* **EXERCISE BRIEF**: Find each line in the entries below that contains the word "with" and copy those lines out. Case matters.

* **SOURCE RECORDS**:
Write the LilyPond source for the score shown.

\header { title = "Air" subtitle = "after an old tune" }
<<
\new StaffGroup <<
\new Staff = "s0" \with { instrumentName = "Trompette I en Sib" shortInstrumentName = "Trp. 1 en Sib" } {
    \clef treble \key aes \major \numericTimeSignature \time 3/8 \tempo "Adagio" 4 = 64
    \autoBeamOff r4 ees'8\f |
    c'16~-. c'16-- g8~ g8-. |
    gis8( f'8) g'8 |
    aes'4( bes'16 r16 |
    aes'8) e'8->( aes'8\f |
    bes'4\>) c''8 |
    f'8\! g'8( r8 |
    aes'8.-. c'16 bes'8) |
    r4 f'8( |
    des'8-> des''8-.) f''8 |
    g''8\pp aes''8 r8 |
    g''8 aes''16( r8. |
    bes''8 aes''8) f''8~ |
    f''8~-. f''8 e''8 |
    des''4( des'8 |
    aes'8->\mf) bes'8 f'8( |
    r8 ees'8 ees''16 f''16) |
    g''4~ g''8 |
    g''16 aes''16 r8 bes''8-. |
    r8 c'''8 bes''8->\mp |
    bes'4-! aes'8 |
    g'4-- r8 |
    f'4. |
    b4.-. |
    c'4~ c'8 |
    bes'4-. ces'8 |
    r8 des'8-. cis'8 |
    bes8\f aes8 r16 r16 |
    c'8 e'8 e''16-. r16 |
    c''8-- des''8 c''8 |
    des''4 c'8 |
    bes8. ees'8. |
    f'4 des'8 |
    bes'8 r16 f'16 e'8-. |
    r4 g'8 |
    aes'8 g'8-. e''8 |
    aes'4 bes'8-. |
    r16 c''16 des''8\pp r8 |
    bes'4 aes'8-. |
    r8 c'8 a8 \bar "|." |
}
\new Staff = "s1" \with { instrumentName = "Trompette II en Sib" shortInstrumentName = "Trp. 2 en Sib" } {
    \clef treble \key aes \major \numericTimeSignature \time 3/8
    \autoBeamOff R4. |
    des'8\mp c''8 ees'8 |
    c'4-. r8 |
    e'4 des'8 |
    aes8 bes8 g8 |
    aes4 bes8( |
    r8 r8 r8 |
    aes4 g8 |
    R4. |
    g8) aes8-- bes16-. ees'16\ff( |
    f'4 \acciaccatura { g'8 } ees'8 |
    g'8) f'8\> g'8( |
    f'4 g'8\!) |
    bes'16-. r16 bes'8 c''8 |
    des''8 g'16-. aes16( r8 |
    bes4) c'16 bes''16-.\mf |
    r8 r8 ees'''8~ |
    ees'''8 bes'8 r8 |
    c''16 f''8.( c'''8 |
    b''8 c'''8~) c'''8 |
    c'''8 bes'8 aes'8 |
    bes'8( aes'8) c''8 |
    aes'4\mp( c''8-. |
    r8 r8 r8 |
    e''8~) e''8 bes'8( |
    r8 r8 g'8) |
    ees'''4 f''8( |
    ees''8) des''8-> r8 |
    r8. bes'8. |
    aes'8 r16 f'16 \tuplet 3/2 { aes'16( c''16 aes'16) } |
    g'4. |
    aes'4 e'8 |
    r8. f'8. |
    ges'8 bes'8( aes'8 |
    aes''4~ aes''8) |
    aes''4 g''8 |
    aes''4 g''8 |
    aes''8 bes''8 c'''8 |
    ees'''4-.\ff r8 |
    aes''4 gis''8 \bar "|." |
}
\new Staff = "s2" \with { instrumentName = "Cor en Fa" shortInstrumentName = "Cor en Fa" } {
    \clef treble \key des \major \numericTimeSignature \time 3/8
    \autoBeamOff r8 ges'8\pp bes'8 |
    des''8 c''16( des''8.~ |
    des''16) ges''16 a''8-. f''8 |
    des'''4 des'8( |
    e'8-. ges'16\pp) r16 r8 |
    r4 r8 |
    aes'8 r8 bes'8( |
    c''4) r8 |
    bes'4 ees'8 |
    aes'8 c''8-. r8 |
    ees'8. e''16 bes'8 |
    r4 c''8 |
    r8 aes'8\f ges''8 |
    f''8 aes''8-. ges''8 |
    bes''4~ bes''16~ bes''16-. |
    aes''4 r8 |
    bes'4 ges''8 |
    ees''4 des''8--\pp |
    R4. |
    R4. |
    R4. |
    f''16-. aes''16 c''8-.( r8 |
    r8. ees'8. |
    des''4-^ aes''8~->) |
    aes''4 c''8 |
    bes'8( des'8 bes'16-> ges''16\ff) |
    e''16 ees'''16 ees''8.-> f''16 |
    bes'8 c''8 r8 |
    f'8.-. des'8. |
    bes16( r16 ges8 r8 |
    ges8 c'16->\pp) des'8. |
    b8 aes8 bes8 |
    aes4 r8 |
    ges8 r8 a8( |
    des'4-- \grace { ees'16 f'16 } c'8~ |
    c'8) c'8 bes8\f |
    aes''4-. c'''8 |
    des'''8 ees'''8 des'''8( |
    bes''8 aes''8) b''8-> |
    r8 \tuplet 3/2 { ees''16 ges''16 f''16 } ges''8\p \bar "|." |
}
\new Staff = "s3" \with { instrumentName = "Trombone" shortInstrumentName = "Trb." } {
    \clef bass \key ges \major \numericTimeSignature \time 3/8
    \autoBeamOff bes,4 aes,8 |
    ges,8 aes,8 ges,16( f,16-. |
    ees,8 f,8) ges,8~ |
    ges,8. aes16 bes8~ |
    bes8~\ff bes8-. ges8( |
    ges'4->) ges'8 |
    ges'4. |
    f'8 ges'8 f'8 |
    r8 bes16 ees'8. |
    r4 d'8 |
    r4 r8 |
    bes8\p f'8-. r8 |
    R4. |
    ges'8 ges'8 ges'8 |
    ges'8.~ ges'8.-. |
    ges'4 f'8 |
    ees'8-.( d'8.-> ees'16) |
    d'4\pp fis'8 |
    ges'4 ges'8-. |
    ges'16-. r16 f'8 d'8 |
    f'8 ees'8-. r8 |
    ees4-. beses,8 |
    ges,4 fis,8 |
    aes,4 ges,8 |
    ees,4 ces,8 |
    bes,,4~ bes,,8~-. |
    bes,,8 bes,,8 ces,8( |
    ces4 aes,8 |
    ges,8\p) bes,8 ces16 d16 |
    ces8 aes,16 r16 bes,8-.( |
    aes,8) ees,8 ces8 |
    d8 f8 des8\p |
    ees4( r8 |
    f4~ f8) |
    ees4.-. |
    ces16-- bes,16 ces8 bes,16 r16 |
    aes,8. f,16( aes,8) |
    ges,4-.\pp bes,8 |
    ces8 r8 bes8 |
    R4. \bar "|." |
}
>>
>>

* **SOLUTION TO THIS TASK**:
\new Staff = "s0" \with { instrumentName = "Trompette I en Sib" shortInstrumentName = "Trp. 1 en Sib" } {
\new Staff = "s1" \with { instrumentName = "Trompette II en Sib" shortInstrumentName = "Trp. 2 en Sib" } {
\new Staff = "s2" \with { instrumentName = "Cor en Fa" shortInstrumentName = "Cor en Fa" } {
\new Staff = "s3" \with { instrumentName = "Trombone" shortInstrumentName = "Trb." } {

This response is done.